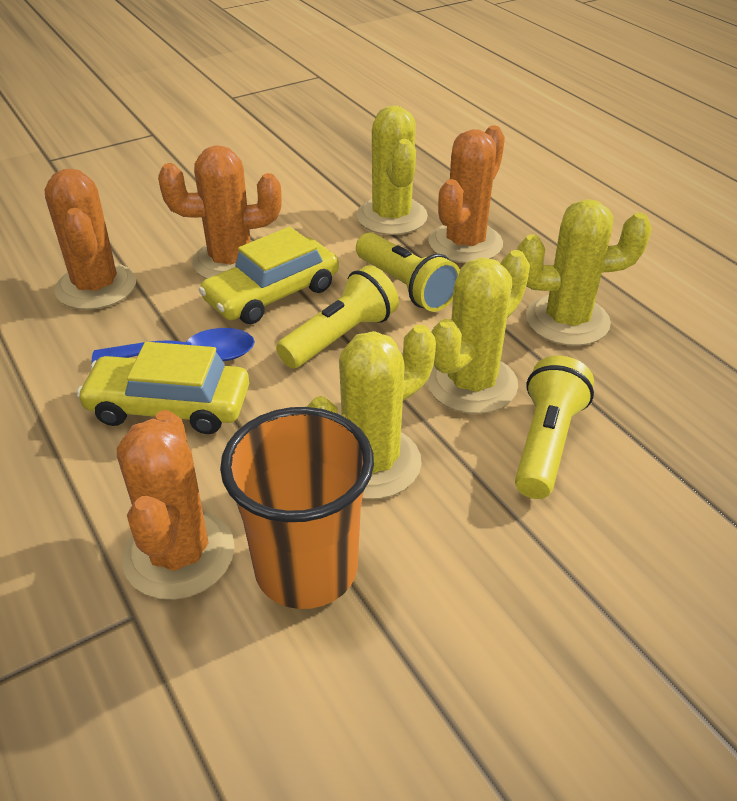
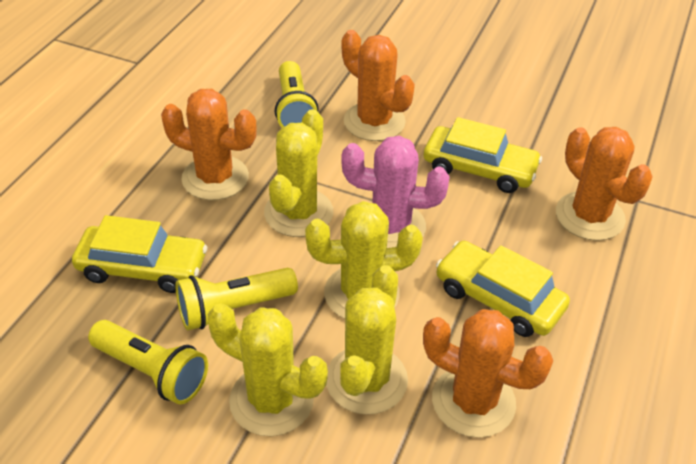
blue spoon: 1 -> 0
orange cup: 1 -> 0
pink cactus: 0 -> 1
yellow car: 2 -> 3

┄┄┄┄┄┄

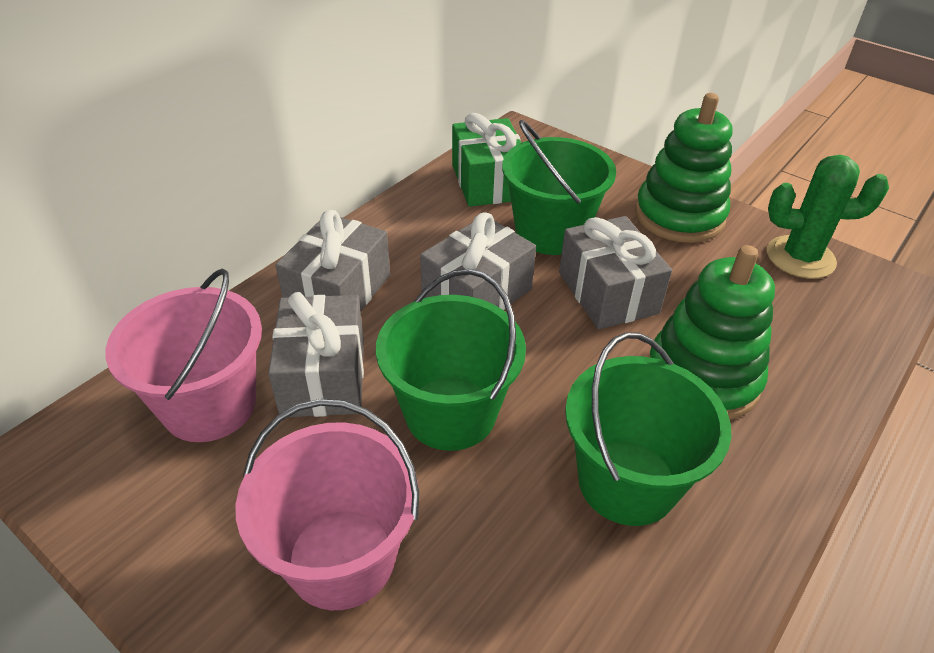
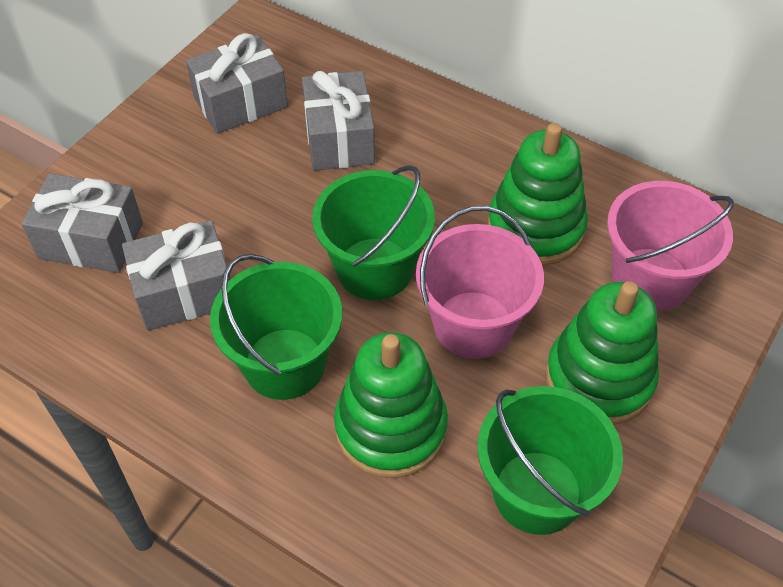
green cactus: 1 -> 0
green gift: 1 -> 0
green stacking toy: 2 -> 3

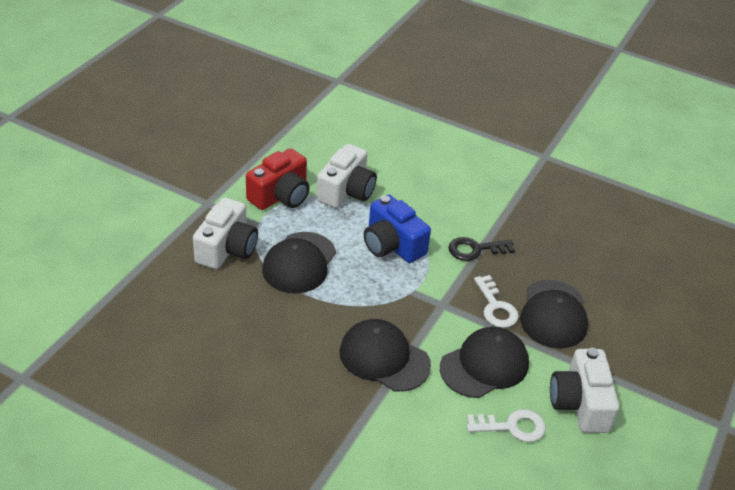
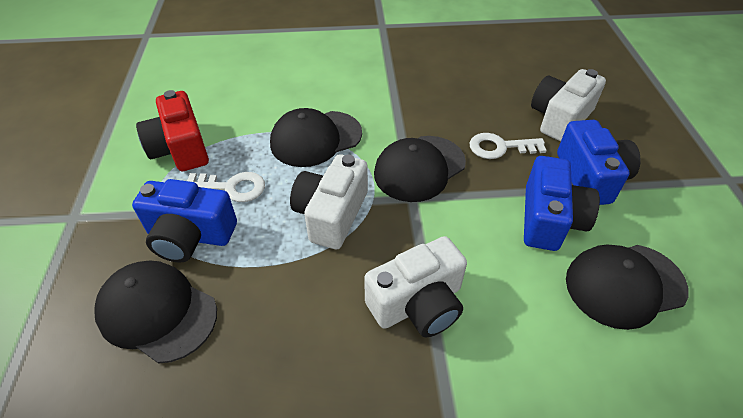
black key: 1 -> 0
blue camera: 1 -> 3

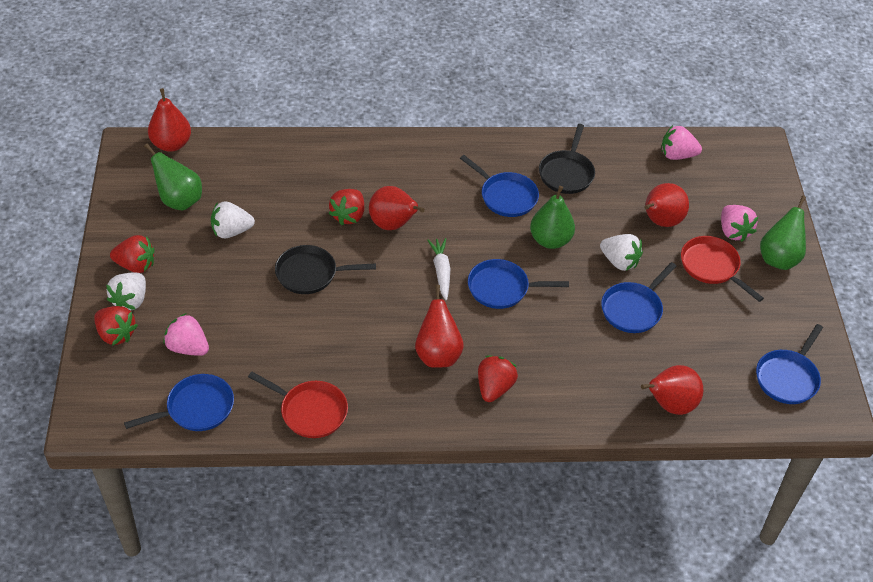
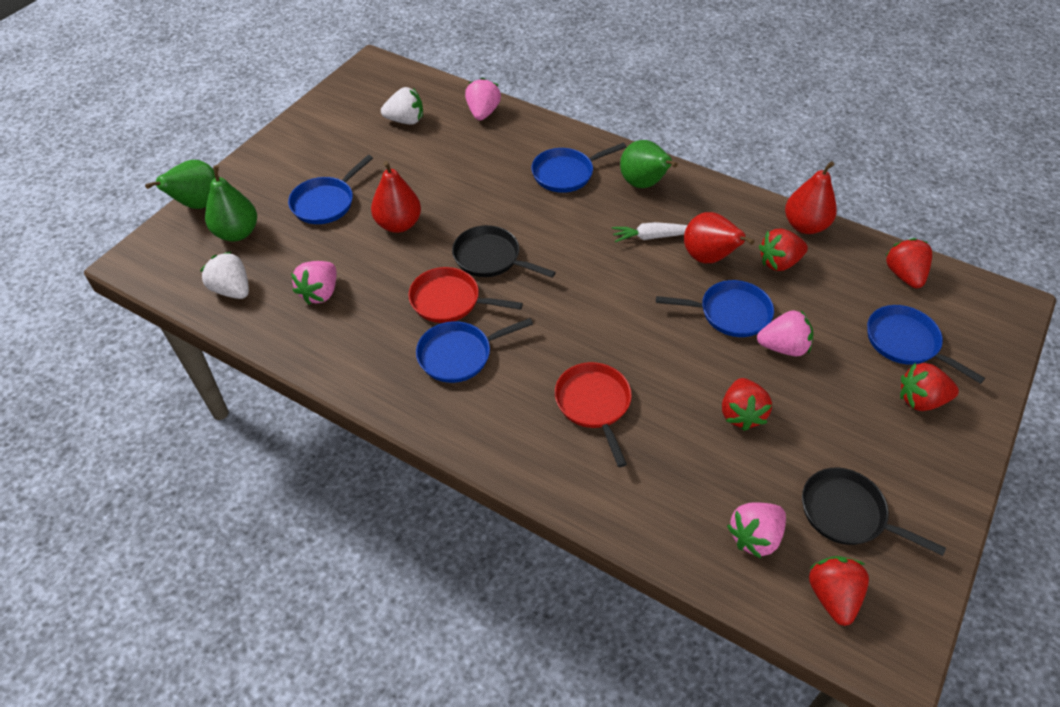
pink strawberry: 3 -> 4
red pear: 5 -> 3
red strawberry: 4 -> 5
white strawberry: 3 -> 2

┄┄┄┄┄┄

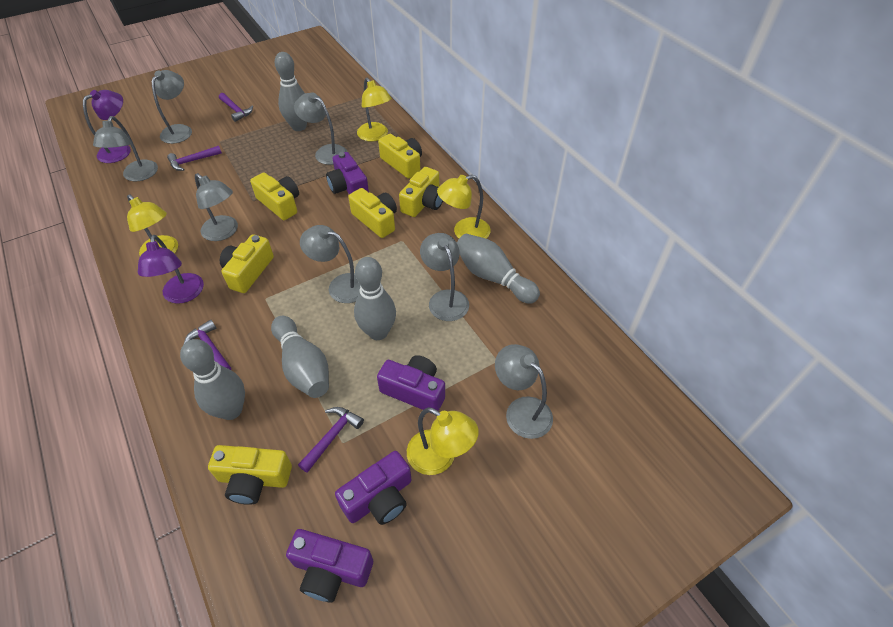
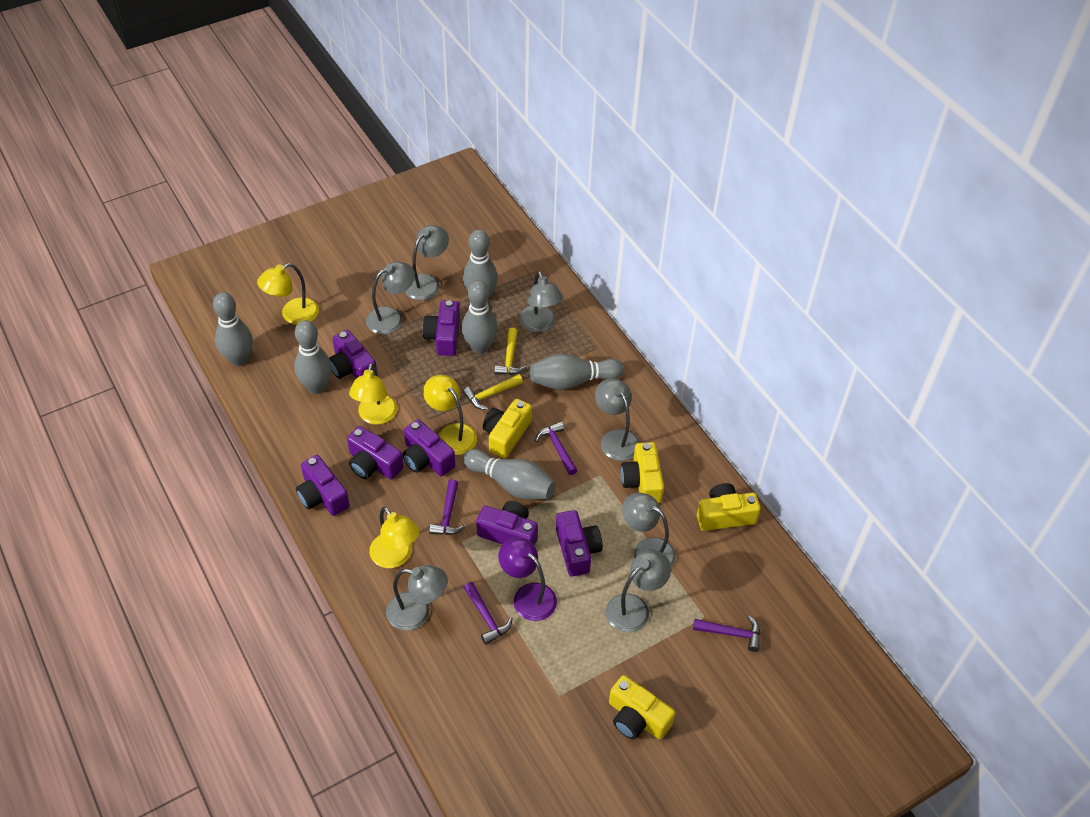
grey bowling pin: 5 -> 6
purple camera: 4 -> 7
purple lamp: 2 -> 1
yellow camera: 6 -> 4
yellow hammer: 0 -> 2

┄┄┄┄┄┄

> [WHAT TO DO]:
Taking the entries above, restate exactly those lines that fall between the line with "purple lamp: 2 -> 1" and the line with "yellow hammer: 0 -> 2", keeping both of those lines too.

> [WORKED SOLUTION]:
purple lamp: 2 -> 1
yellow camera: 6 -> 4
yellow hammer: 0 -> 2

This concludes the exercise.